Output only the lines from the start of the entries through the line holding "R9: 100 (LED, VE) -> 1k (LED, VE)". Each line must match the original exactly.
[Opening DATASET RECORDS section]
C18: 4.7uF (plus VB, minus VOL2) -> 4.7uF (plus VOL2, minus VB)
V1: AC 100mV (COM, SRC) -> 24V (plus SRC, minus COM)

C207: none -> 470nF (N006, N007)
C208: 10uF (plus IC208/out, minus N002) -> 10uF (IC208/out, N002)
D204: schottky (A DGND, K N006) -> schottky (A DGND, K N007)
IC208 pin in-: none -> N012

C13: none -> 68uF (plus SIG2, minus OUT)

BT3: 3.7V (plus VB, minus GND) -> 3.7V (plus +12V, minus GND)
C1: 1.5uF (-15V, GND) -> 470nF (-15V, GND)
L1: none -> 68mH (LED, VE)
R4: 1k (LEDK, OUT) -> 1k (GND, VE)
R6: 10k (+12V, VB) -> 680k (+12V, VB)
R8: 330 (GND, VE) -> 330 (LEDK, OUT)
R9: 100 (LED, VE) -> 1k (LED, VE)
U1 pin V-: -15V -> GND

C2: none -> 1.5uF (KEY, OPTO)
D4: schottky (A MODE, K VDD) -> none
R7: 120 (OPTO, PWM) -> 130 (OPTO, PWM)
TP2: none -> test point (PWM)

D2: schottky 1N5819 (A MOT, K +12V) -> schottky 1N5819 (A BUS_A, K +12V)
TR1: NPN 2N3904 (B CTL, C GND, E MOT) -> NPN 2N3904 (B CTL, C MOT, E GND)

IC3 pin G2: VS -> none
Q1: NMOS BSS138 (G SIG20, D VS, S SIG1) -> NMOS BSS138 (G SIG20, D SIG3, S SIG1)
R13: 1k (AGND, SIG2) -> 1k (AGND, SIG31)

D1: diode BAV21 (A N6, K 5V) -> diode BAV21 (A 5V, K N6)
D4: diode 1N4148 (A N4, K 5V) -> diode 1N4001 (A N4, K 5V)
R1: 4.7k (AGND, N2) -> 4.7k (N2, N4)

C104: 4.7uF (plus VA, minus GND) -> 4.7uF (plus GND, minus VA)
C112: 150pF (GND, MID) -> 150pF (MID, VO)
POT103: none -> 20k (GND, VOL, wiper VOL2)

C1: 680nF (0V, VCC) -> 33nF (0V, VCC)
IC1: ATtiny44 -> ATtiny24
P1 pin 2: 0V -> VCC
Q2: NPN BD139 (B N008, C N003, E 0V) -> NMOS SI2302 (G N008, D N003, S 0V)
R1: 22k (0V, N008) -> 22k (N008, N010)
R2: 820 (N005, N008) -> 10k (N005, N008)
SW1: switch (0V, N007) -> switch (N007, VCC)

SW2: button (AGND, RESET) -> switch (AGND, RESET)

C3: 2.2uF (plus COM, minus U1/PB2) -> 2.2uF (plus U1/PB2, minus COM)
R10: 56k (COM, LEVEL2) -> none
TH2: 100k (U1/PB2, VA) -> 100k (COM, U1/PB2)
[Closing DATASET RECORDS section]
OUTPUT FOR THIS TASK
C18: 4.7uF (plus VB, minus VOL2) -> 4.7uF (plus VOL2, minus VB)
V1: AC 100mV (COM, SRC) -> 24V (plus SRC, minus COM)

C207: none -> 470nF (N006, N007)
C208: 10uF (plus IC208/out, minus N002) -> 10uF (IC208/out, N002)
D204: schottky (A DGND, K N006) -> schottky (A DGND, K N007)
IC208 pin in-: none -> N012

C13: none -> 68uF (plus SIG2, minus OUT)

BT3: 3.7V (plus VB, minus GND) -> 3.7V (plus +12V, minus GND)
C1: 1.5uF (-15V, GND) -> 470nF (-15V, GND)
L1: none -> 68mH (LED, VE)
R4: 1k (LEDK, OUT) -> 1k (GND, VE)
R6: 10k (+12V, VB) -> 680k (+12V, VB)
R8: 330 (GND, VE) -> 330 (LEDK, OUT)
R9: 100 (LED, VE) -> 1k (LED, VE)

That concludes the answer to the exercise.